**YOUR OBJECTIVE**. The data below should be restated word for word, with every picture omitted.

**EXTRACTED DATA**.

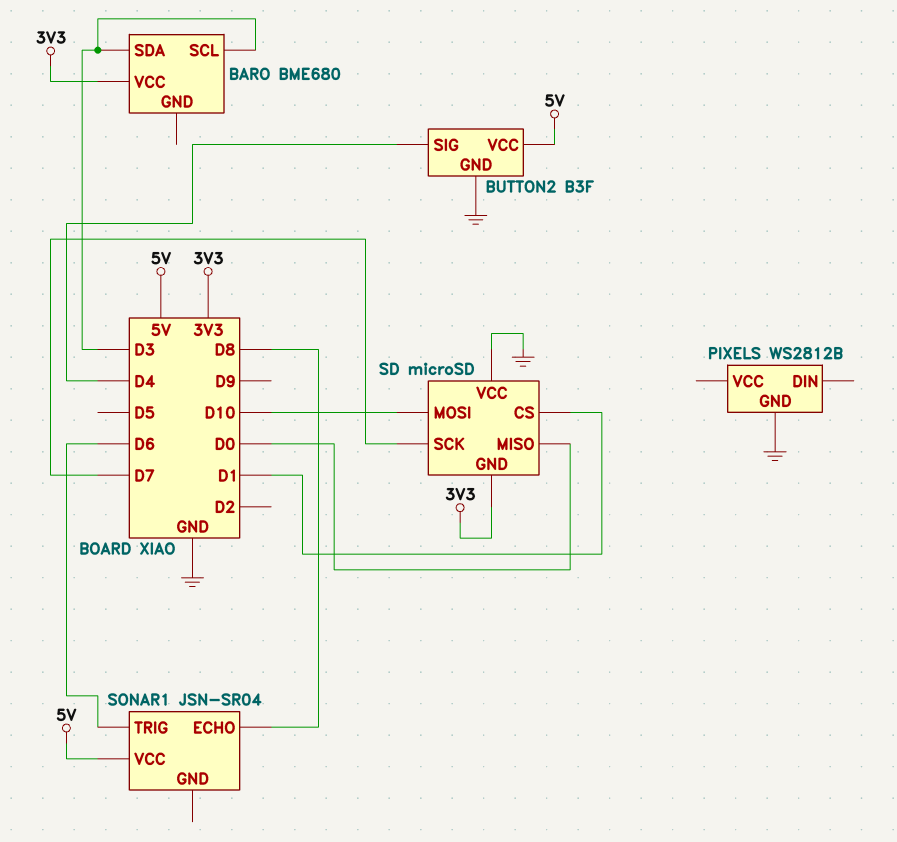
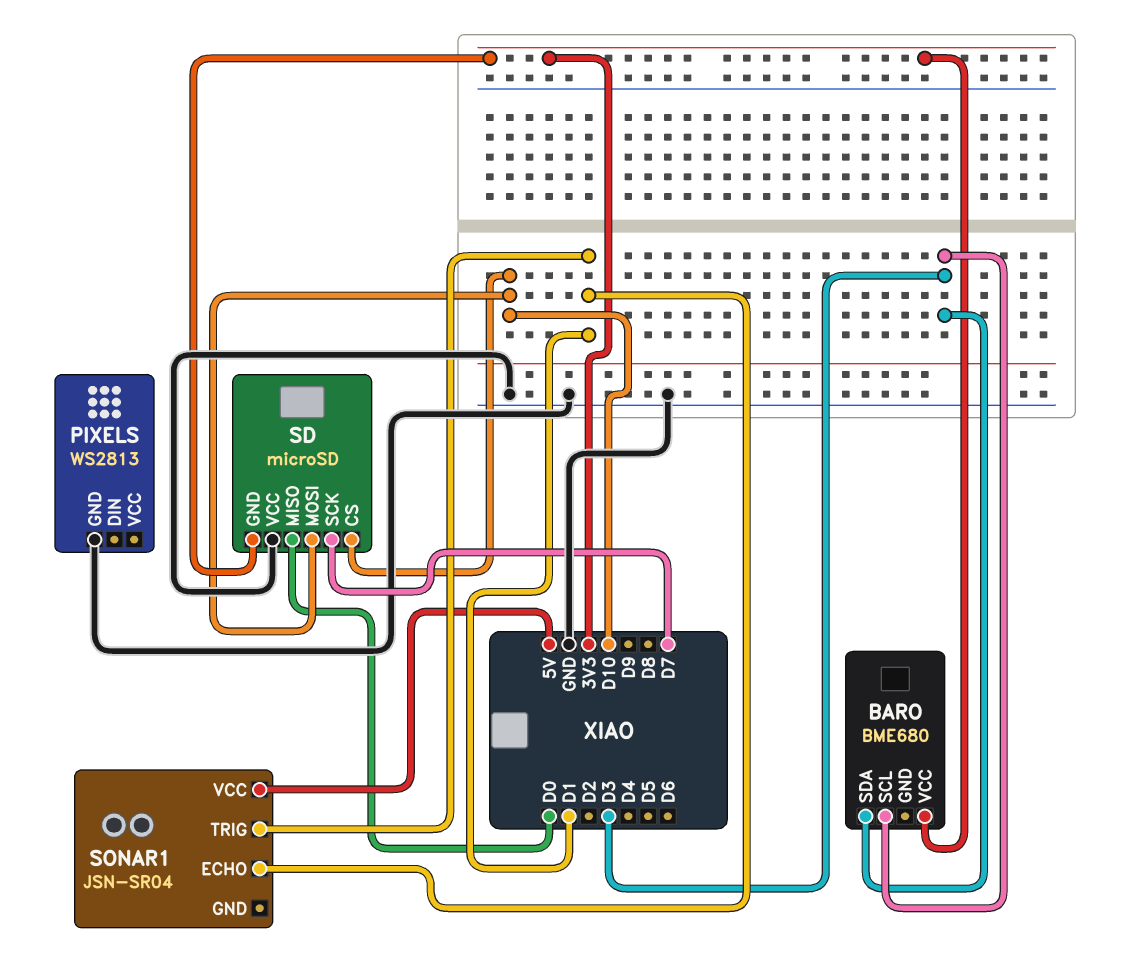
BUTTON2: B3F -> none
BUTTON2 pin GND: GND -> none
BUTTON2 pin SIG: D4 -> none
BUTTON2 pin VCC: 5V -> none
PIXELS: WS2812B -> WS2813
SD pin CS: D1 -> D10
SONAR1 pin ECHO: D8 -> D1
SONAR1 pin TRIG: D6 -> D1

**RESPONSE TO THE TASK**.
BUTTON2: B3F -> none
BUTTON2 pin GND: GND -> none
BUTTON2 pin SIG: D4 -> none
BUTTON2 pin VCC: 5V -> none
PIXELS: WS2812B -> WS2813
SD pin CS: D1 -> D10
SONAR1 pin ECHO: D8 -> D1
SONAR1 pin TRIG: D6 -> D1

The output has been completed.